==== SUPPLIED DATA ====
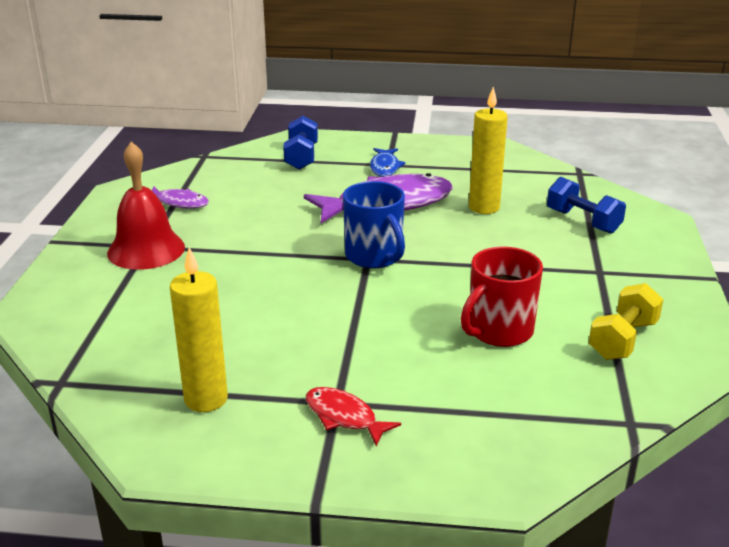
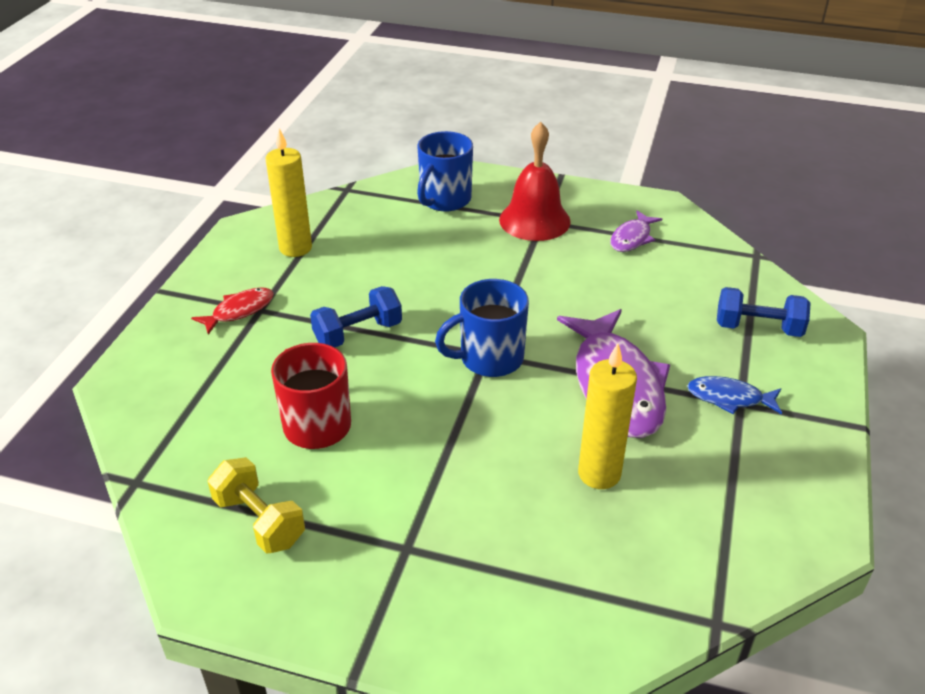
camera: 100 degrees right, 10 degrees up
blue dumbbell [547,177,626,234] -> blue dumbbell moved to [310,286,402,347]
none -> blue mug [417,131,473,211]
====
PROBLEM = Give back the full listing word for word, with the pictures left out.

ANSWER FOR THIS EXERCISE =
camera: 100 degrees right, 10 degrees up
blue dumbbell [547,177,626,234] -> blue dumbbell moved to [310,286,402,347]
none -> blue mug [417,131,473,211]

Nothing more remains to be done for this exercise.